— Data provided —
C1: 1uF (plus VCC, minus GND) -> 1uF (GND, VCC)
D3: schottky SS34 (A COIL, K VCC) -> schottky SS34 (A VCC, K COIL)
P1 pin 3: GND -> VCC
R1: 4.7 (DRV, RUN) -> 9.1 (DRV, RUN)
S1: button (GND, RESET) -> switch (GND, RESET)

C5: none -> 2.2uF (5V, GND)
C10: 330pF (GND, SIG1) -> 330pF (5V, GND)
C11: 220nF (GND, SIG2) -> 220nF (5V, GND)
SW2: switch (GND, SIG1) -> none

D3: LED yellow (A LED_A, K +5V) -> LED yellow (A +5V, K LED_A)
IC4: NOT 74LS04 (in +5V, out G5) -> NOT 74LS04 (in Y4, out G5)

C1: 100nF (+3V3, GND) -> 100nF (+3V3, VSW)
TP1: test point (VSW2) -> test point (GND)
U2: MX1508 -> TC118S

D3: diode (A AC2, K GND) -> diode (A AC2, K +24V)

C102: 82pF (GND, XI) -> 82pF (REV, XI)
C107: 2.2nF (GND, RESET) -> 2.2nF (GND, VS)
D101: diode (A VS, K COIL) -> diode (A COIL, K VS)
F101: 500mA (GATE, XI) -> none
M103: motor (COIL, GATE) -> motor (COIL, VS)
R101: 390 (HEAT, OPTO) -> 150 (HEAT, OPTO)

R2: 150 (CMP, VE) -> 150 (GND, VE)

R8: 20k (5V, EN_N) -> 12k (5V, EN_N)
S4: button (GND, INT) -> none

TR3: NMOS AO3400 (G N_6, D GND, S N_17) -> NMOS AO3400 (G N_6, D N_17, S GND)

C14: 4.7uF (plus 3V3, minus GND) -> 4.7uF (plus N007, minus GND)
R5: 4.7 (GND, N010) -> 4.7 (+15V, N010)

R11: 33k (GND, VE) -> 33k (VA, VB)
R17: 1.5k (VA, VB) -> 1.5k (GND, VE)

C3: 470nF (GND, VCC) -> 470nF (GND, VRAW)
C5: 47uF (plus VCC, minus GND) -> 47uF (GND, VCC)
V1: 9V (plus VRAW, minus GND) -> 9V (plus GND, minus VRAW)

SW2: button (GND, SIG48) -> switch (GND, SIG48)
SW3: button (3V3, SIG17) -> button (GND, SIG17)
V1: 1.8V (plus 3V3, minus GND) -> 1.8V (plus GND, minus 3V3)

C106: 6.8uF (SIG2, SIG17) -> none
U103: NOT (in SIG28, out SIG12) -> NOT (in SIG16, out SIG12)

— Task prompt —
Reproduce the records above exactly. Leave nothing out.

— Solution —
C1: 1uF (plus VCC, minus GND) -> 1uF (GND, VCC)
D3: schottky SS34 (A COIL, K VCC) -> schottky SS34 (A VCC, K COIL)
P1 pin 3: GND -> VCC
R1: 4.7 (DRV, RUN) -> 9.1 (DRV, RUN)
S1: button (GND, RESET) -> switch (GND, RESET)

C5: none -> 2.2uF (5V, GND)
C10: 330pF (GND, SIG1) -> 330pF (5V, GND)
C11: 220nF (GND, SIG2) -> 220nF (5V, GND)
SW2: switch (GND, SIG1) -> none

D3: LED yellow (A LED_A, K +5V) -> LED yellow (A +5V, K LED_A)
IC4: NOT 74LS04 (in +5V, out G5) -> NOT 74LS04 (in Y4, out G5)

C1: 100nF (+3V3, GND) -> 100nF (+3V3, VSW)
TP1: test point (VSW2) -> test point (GND)
U2: MX1508 -> TC118S

D3: diode (A AC2, K GND) -> diode (A AC2, K +24V)

C102: 82pF (GND, XI) -> 82pF (REV, XI)
C107: 2.2nF (GND, RESET) -> 2.2nF (GND, VS)
D101: diode (A VS, K COIL) -> diode (A COIL, K VS)
F101: 500mA (GATE, XI) -> none
M103: motor (COIL, GATE) -> motor (COIL, VS)
R101: 390 (HEAT, OPTO) -> 150 (HEAT, OPTO)

R2: 150 (CMP, VE) -> 150 (GND, VE)

R8: 20k (5V, EN_N) -> 12k (5V, EN_N)
S4: button (GND, INT) -> none

TR3: NMOS AO3400 (G N_6, D GND, S N_17) -> NMOS AO3400 (G N_6, D N_17, S GND)

C14: 4.7uF (plus 3V3, minus GND) -> 4.7uF (plus N007, minus GND)
R5: 4.7 (GND, N010) -> 4.7 (+15V, N010)

R11: 33k (GND, VE) -> 33k (VA, VB)
R17: 1.5k (VA, VB) -> 1.5k (GND, VE)

C3: 470nF (GND, VCC) -> 470nF (GND, VRAW)
C5: 47uF (plus VCC, minus GND) -> 47uF (GND, VCC)
V1: 9V (plus VRAW, minus GND) -> 9V (plus GND, minus VRAW)

SW2: button (GND, SIG48) -> switch (GND, SIG48)
SW3: button (3V3, SIG17) -> button (GND, SIG17)
V1: 1.8V (plus 3V3, minus GND) -> 1.8V (plus GND, minus 3V3)

C106: 6.8uF (SIG2, SIG17) -> none
U103: NOT (in SIG28, out SIG12) -> NOT (in SIG16, out SIG12)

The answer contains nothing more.